:: Data for analysis
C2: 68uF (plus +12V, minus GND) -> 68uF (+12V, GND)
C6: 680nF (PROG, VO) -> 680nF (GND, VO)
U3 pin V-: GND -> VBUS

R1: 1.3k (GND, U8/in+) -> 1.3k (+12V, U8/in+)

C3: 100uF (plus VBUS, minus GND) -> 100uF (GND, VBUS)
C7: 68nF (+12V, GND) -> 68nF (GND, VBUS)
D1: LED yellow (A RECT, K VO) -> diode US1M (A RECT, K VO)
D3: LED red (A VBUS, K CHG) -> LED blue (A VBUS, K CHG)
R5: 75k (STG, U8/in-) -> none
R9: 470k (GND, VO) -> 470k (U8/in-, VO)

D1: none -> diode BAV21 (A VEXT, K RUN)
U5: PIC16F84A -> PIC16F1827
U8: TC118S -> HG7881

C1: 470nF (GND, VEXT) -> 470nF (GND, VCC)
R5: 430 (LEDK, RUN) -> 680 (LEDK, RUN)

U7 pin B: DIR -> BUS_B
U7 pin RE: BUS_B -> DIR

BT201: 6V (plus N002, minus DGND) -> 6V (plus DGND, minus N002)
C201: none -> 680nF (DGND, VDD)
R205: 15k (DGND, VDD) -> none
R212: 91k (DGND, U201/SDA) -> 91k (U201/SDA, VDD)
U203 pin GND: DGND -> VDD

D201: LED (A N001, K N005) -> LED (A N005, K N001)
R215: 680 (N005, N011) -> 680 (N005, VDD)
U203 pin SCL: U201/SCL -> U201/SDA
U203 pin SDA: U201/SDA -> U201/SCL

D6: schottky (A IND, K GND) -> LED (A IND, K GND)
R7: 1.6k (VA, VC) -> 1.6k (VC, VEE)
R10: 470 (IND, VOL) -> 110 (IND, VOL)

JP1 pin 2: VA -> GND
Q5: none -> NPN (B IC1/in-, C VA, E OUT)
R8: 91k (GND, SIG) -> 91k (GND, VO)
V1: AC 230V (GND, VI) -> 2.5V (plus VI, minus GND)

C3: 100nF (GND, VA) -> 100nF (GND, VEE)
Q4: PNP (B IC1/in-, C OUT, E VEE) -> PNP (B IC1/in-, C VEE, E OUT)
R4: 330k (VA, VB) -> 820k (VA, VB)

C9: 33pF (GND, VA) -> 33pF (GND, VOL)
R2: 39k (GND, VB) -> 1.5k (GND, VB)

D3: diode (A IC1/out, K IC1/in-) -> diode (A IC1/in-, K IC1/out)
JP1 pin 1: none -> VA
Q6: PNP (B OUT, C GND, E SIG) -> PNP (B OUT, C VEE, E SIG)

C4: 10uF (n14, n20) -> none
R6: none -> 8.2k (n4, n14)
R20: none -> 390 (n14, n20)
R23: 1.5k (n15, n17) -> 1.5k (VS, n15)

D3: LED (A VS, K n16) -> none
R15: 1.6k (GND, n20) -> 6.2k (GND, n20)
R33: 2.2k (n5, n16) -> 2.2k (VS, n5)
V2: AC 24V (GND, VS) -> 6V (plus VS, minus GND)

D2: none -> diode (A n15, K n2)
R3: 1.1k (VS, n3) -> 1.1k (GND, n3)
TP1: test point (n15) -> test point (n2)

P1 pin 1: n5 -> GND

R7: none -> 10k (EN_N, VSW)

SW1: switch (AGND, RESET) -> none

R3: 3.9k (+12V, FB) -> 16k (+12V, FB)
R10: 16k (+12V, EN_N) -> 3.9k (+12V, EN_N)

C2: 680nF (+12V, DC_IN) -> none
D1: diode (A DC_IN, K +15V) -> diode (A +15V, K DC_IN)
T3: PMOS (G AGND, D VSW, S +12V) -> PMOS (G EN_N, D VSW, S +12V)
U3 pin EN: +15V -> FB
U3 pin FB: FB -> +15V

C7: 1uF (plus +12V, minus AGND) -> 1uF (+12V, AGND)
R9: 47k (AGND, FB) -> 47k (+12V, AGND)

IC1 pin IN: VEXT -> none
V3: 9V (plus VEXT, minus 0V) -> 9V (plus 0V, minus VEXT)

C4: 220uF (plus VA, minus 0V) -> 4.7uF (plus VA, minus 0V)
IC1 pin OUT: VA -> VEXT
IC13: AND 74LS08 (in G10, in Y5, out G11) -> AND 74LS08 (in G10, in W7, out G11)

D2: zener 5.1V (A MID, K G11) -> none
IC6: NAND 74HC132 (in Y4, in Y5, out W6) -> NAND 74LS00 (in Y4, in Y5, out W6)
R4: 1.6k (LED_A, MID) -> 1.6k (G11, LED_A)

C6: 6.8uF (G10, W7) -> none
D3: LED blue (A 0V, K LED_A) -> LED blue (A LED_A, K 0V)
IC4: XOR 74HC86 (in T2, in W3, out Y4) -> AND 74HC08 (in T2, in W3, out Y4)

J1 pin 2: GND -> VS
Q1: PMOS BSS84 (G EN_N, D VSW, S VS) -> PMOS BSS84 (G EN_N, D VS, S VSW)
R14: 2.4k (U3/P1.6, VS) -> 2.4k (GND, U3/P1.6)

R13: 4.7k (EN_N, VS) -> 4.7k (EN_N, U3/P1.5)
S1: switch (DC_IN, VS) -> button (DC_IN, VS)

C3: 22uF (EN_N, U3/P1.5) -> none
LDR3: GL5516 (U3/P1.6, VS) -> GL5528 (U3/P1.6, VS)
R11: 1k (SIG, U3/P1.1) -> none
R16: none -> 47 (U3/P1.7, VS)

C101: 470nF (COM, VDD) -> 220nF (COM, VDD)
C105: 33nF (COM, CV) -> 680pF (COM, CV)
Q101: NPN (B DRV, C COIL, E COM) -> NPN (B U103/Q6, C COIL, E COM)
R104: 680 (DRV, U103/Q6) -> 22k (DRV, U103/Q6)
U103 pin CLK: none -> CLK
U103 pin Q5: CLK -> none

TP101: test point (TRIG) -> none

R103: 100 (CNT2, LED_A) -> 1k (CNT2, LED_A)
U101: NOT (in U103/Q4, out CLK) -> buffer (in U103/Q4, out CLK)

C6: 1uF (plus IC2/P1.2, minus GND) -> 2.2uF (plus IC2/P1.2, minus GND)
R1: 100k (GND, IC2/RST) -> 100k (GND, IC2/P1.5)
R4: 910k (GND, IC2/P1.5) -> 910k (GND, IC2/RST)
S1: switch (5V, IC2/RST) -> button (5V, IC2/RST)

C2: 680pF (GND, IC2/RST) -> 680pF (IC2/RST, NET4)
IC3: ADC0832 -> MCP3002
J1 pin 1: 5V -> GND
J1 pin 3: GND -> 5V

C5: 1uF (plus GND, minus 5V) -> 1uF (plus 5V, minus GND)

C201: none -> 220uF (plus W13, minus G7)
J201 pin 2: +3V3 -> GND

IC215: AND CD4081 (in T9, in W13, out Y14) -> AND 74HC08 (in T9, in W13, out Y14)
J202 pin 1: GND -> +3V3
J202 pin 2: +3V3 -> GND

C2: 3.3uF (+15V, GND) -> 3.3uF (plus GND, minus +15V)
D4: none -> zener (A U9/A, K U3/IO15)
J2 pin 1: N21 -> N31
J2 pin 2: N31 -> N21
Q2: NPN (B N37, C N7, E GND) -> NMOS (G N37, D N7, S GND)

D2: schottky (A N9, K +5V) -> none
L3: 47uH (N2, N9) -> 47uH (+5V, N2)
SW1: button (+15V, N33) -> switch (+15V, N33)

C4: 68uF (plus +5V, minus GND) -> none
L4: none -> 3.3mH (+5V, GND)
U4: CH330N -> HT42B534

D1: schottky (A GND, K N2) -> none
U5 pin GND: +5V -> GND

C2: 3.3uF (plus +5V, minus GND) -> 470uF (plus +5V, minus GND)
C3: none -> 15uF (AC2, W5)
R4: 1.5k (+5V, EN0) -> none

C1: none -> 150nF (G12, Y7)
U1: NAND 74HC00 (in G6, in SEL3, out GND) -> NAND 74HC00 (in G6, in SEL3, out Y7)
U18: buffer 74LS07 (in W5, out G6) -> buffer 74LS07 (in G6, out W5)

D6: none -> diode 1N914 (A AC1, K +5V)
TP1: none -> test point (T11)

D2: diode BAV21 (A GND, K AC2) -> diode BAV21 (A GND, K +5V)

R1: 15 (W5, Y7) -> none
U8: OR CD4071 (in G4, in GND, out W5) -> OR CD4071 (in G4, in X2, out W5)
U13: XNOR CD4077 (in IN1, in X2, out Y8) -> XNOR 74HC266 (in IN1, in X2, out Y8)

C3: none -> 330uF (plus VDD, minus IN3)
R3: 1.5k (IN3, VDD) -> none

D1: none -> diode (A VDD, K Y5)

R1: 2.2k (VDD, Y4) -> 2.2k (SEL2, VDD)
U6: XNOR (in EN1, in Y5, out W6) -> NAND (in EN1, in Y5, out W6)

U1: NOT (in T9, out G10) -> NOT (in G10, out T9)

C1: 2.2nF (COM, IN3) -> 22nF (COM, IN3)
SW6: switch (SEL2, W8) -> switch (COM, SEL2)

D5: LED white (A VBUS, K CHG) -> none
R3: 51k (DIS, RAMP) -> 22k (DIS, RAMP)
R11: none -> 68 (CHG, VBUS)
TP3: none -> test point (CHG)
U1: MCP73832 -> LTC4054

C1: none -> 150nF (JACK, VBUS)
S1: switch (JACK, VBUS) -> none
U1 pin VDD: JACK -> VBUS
::::
▸ Exercise details
Out of the data above, transcribe exactly and only the lines starting with the line that has "L3: 47uH (N2, N9) -> 47uH (+5V, N2)" and going on through the line that has "D2: diode BAV21", both included.

▸ Response
L3: 47uH (N2, N9) -> 47uH (+5V, N2)
SW1: button (+15V, N33) -> switch (+15V, N33)

C4: 68uF (plus +5V, minus GND) -> none
L4: none -> 3.3mH (+5V, GND)
U4: CH330N -> HT42B534

D1: schottky (A GND, K N2) -> none
U5 pin GND: +5V -> GND

C2: 3.3uF (plus +5V, minus GND) -> 470uF (plus +5V, minus GND)
C3: none -> 15uF (AC2, W5)
R4: 1.5k (+5V, EN0) -> none

C1: none -> 150nF (G12, Y7)
U1: NAND 74HC00 (in G6, in SEL3, out GND) -> NAND 74HC00 (in G6, in SEL3, out Y7)
U18: buffer 74LS07 (in W5, out G6) -> buffer 74LS07 (in G6, out W5)

D6: none -> diode 1N914 (A AC1, K +5V)
TP1: none -> test point (T11)

D2: diode BAV21 (A GND, K AC2) -> diode BAV21 (A GND, K +5V)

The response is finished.